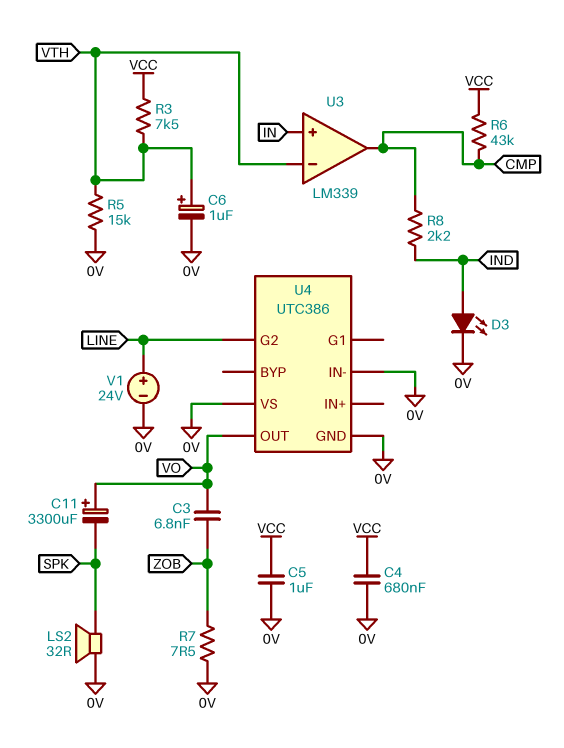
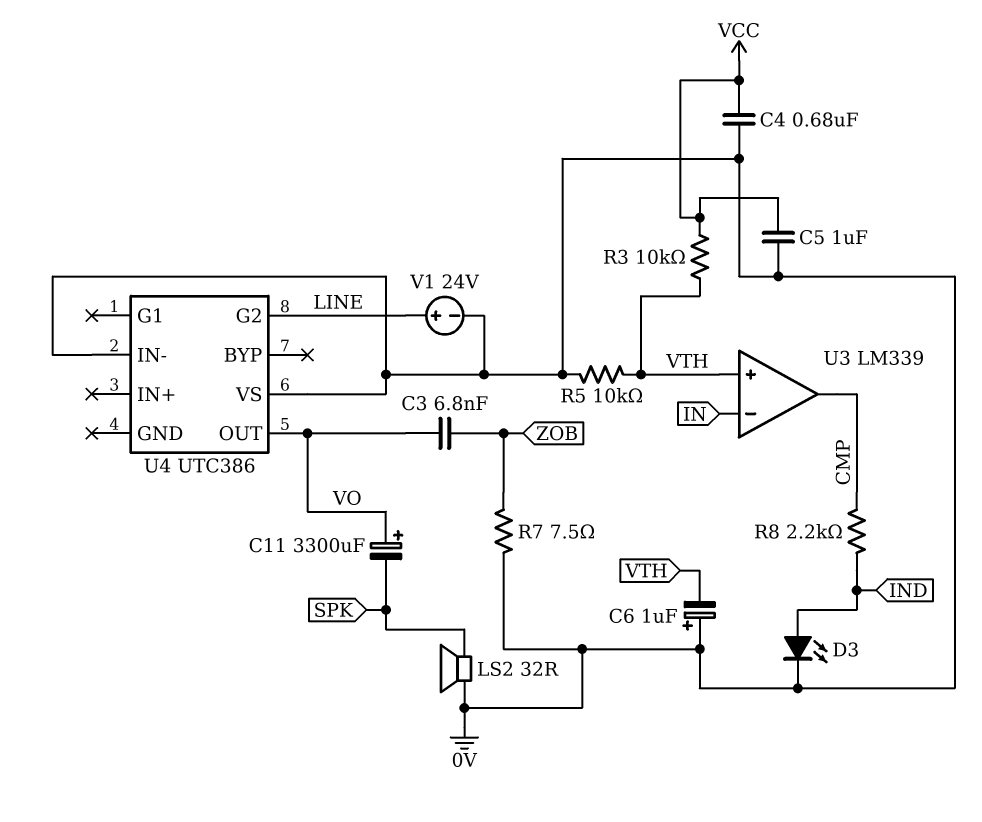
C6: 1uF (plus VTH, minus 0V) -> 1uF (plus 0V, minus VTH)
R3: 7.5k (VCC, VTH) -> 10k (VCC, VTH)
R5: 15k (0V, VTH) -> 10k (0V, VTH)
R6: 43k (CMP, VCC) -> none
U3 pin in+: IN -> VTH
U3 pin in-: VTH -> IN
U4 pin GND: 0V -> none

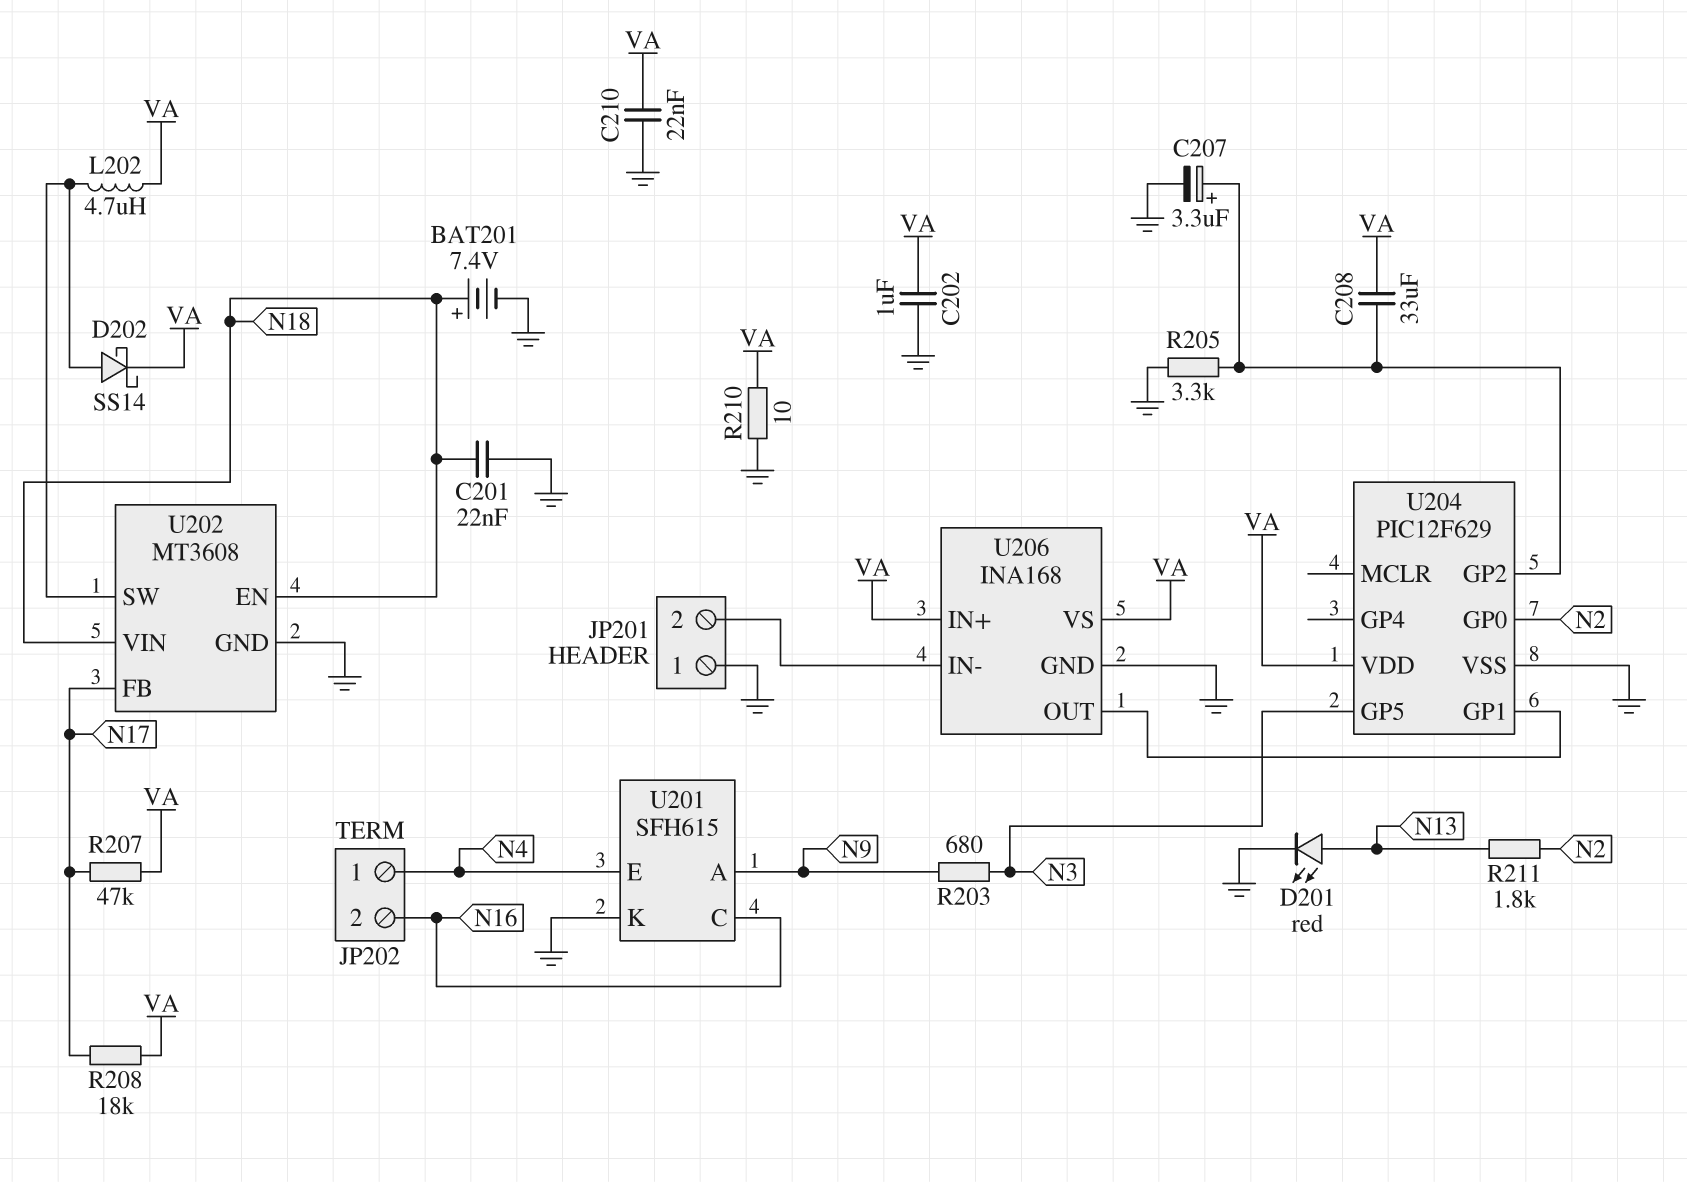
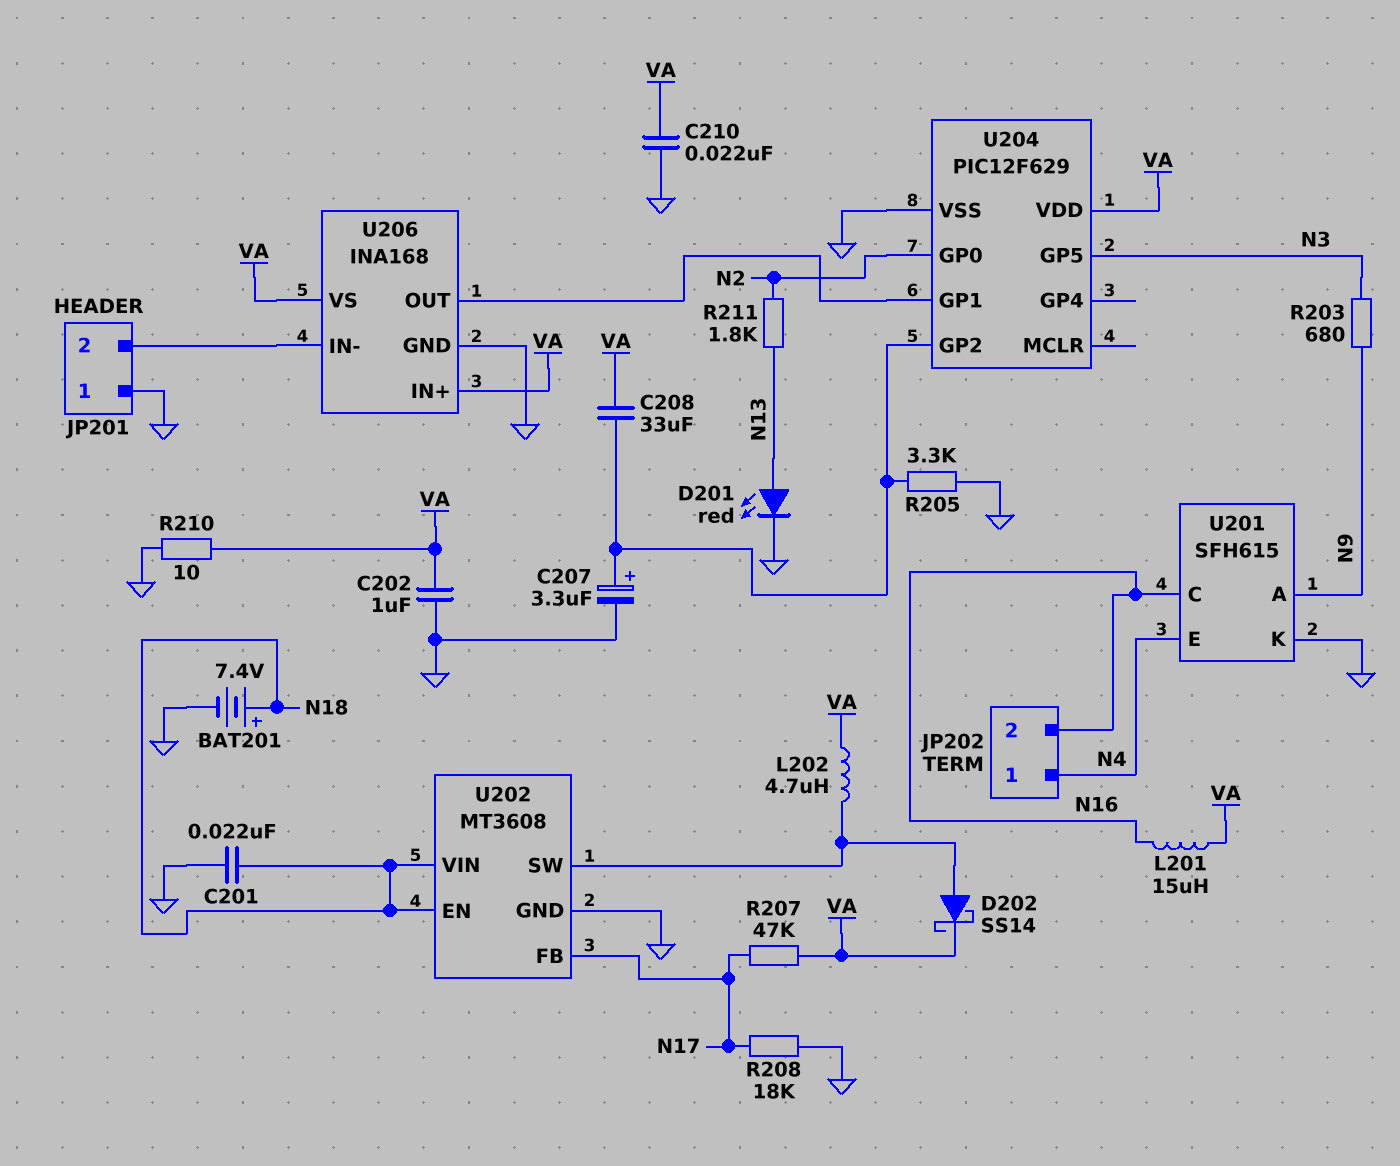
L201: none -> 15uH (N16, VA)
R208: 18k (N17, VA) -> 18k (GND, N17)

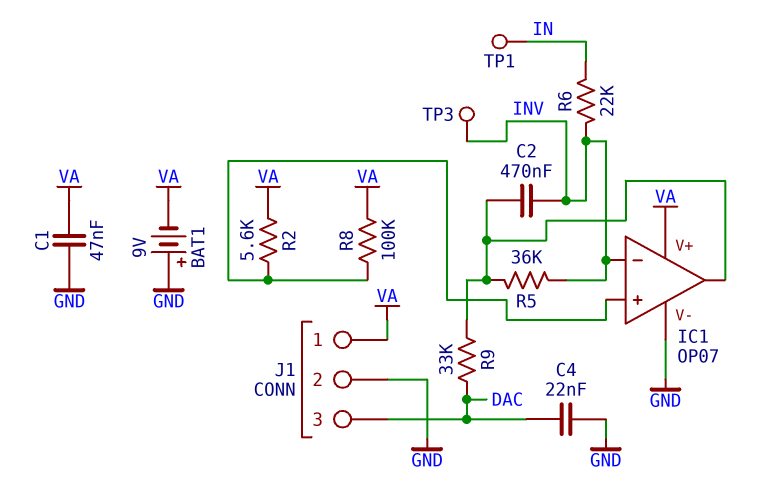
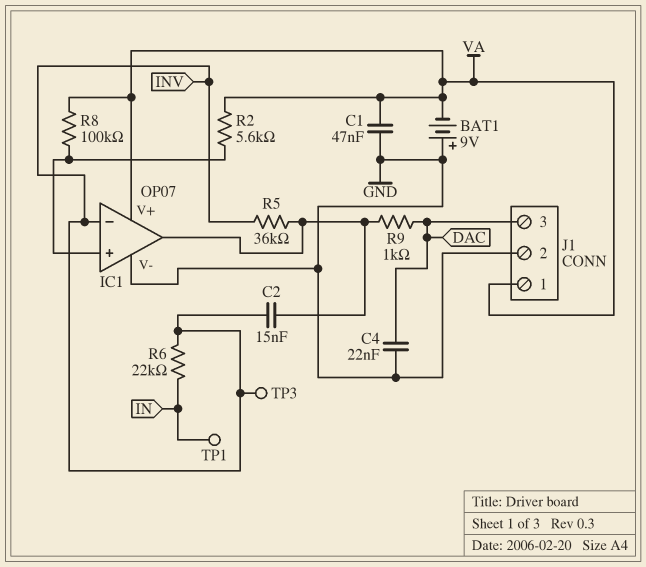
C2: 470nF (IC1/out, INV) -> 15nF (IC1/out, INV)
R9: 33k (DAC, IC1/out) -> 1k (DAC, IC1/out)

*-*-*

Reproduce the lines from the line with "L201: none -> 15uH (N16, VA)" through the last line of the entries exactly, including both ends and excluding pictures.

L201: none -> 15uH (N16, VA)
R208: 18k (N17, VA) -> 18k (GND, N17)

C2: 470nF (IC1/out, INV) -> 15nF (IC1/out, INV)
R9: 33k (DAC, IC1/out) -> 1k (DAC, IC1/out)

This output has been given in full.